-- What you will do --
When you reproduce the entries below, keep each one exact and drop any pictures.

(Collected data)

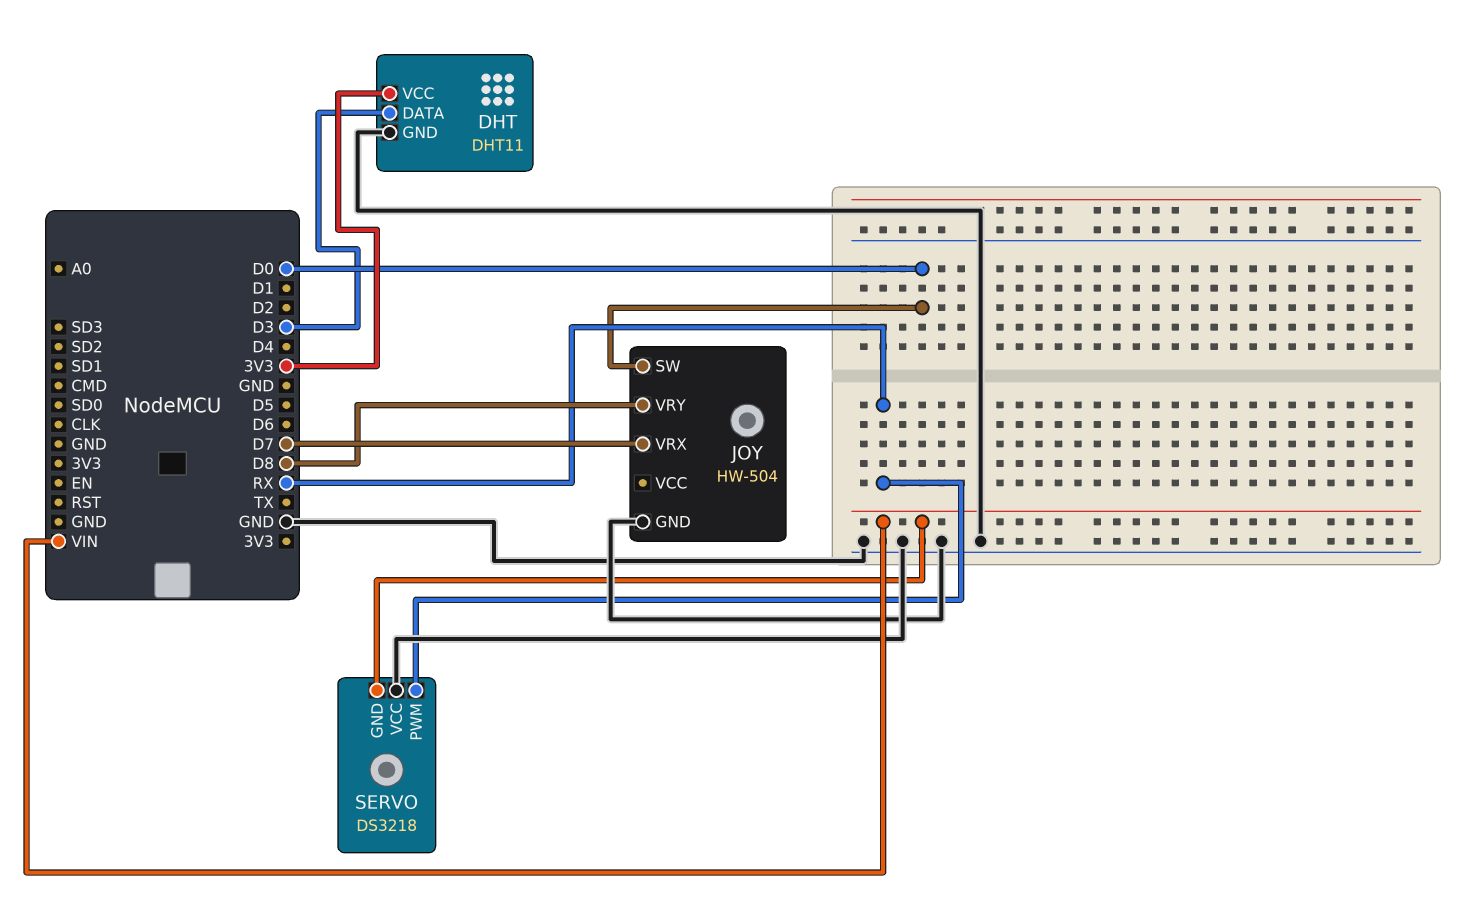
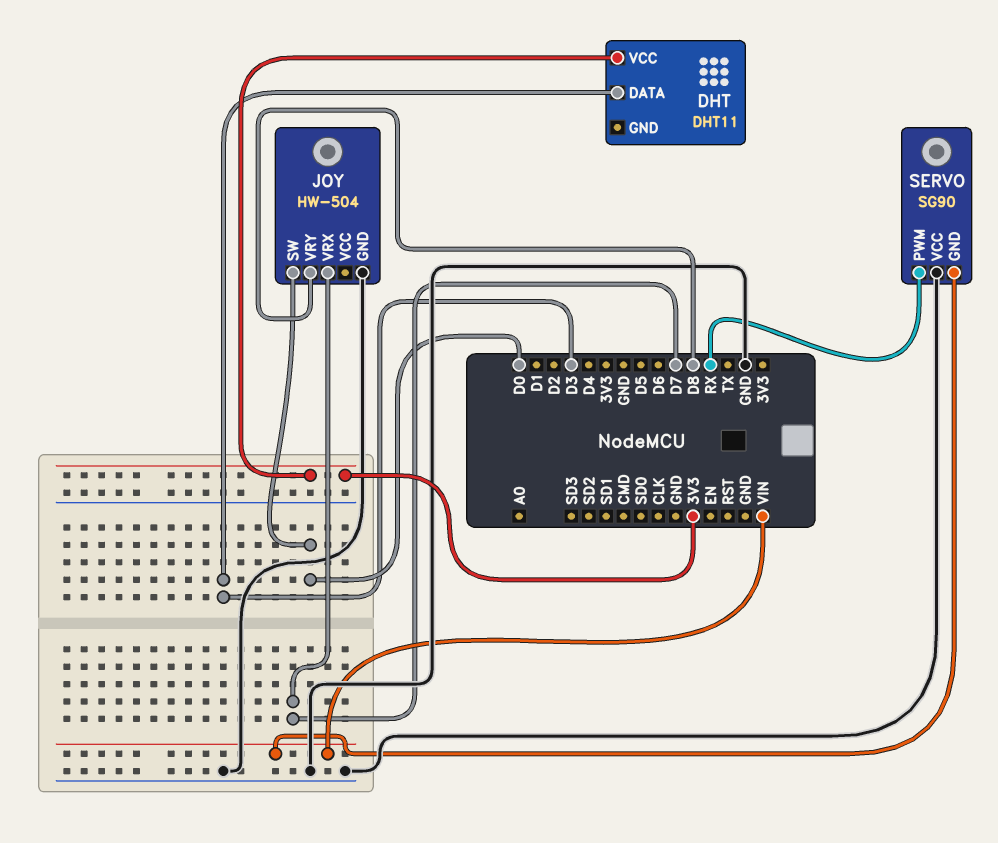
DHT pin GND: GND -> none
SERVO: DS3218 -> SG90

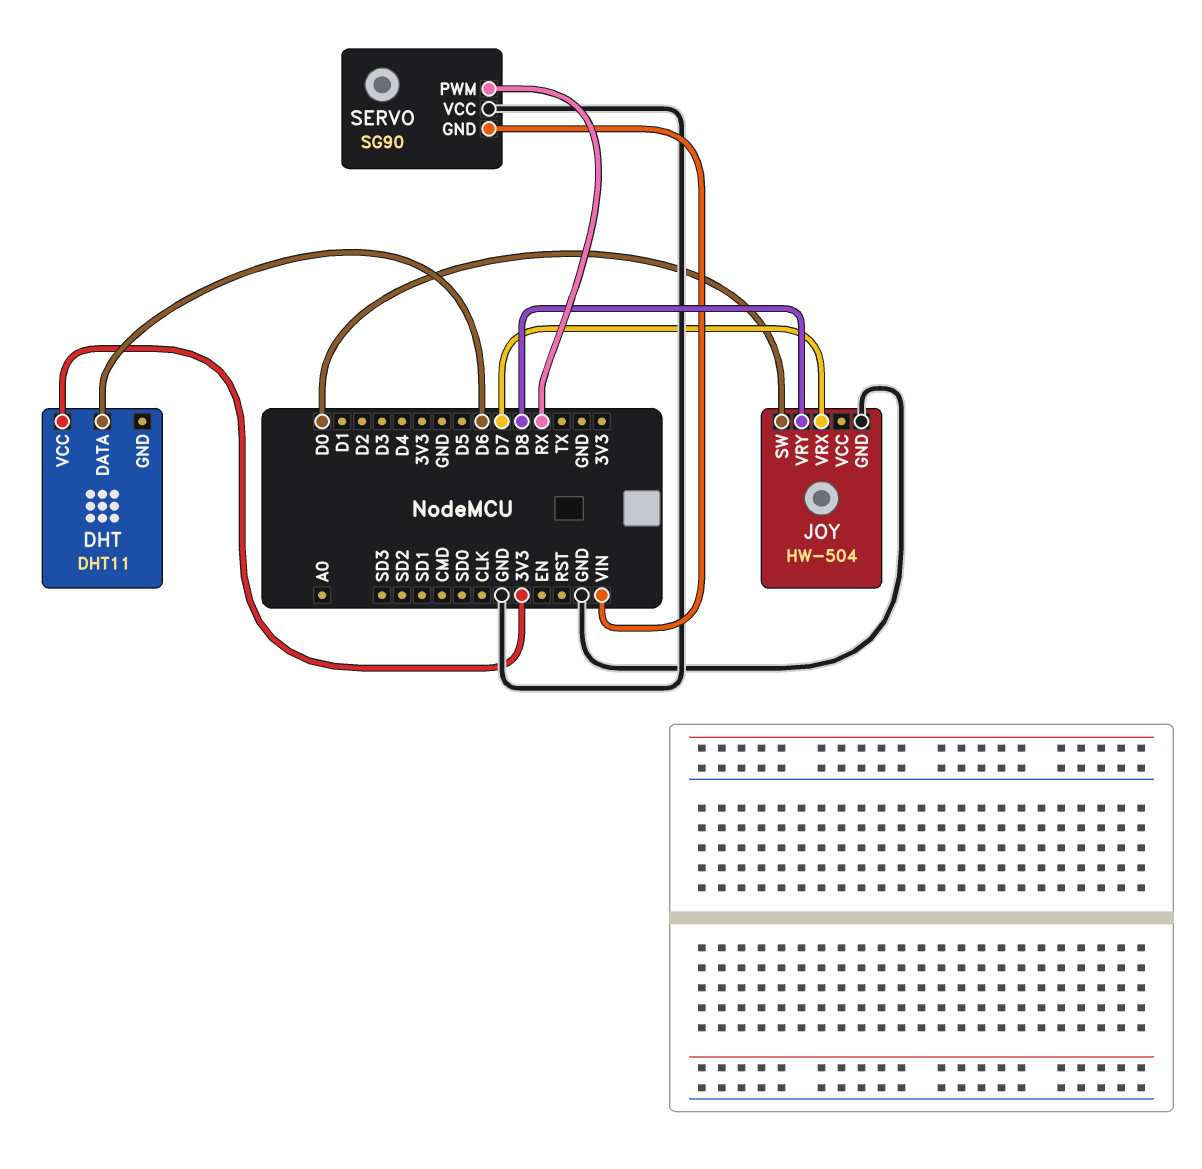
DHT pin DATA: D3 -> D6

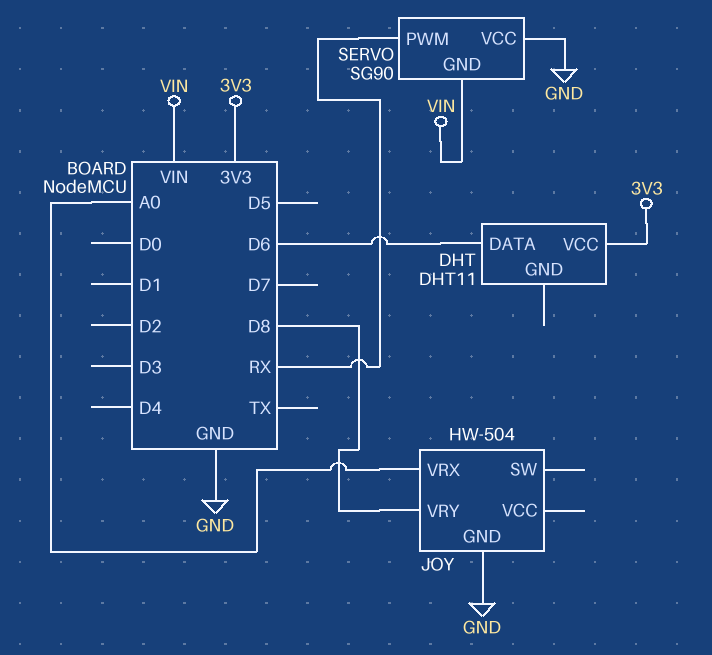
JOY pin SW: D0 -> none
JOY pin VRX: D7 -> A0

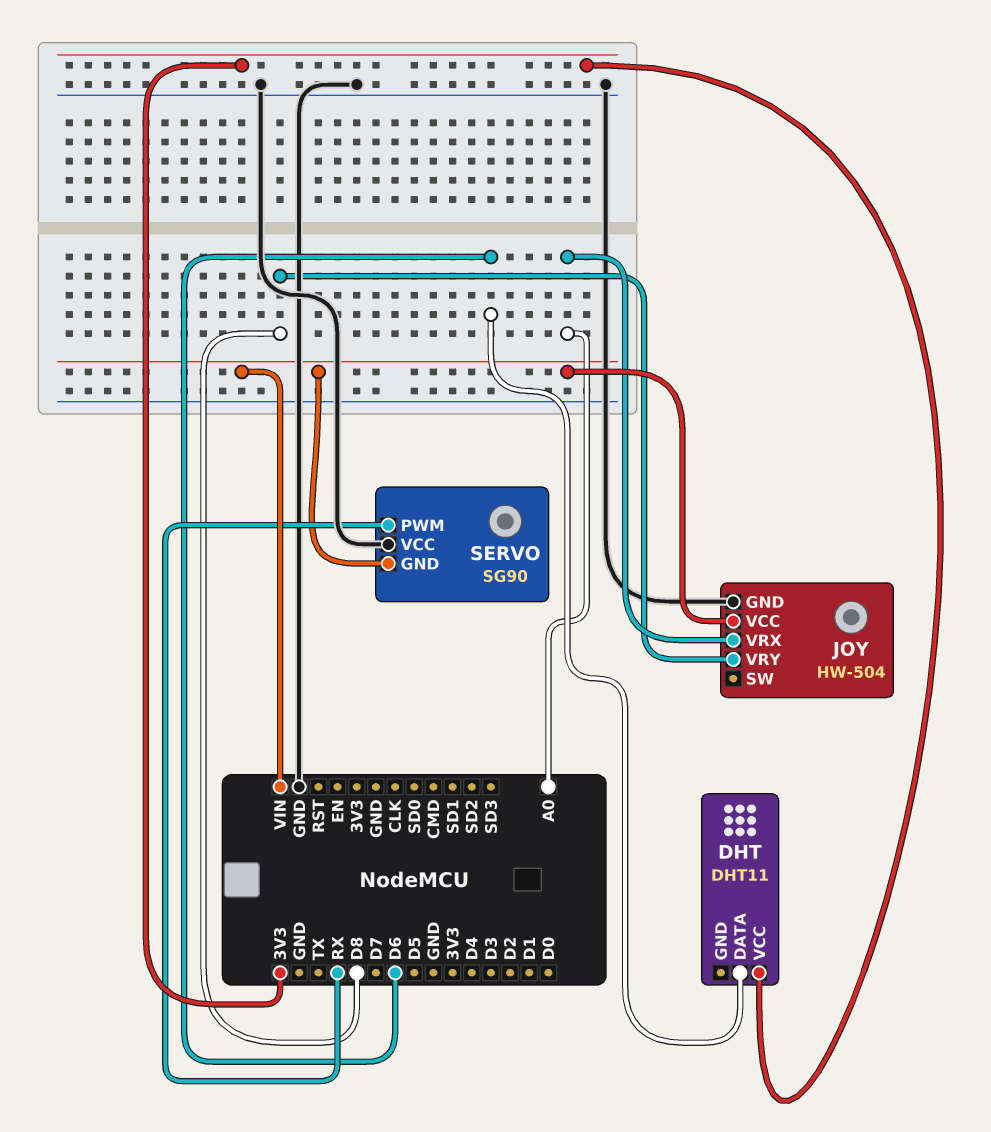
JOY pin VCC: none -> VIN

-- Result of the task --
DHT pin GND: GND -> none
SERVO: DS3218 -> SG90

DHT pin DATA: D3 -> D6

JOY pin SW: D0 -> none
JOY pin VRX: D7 -> A0

JOY pin VCC: none -> VIN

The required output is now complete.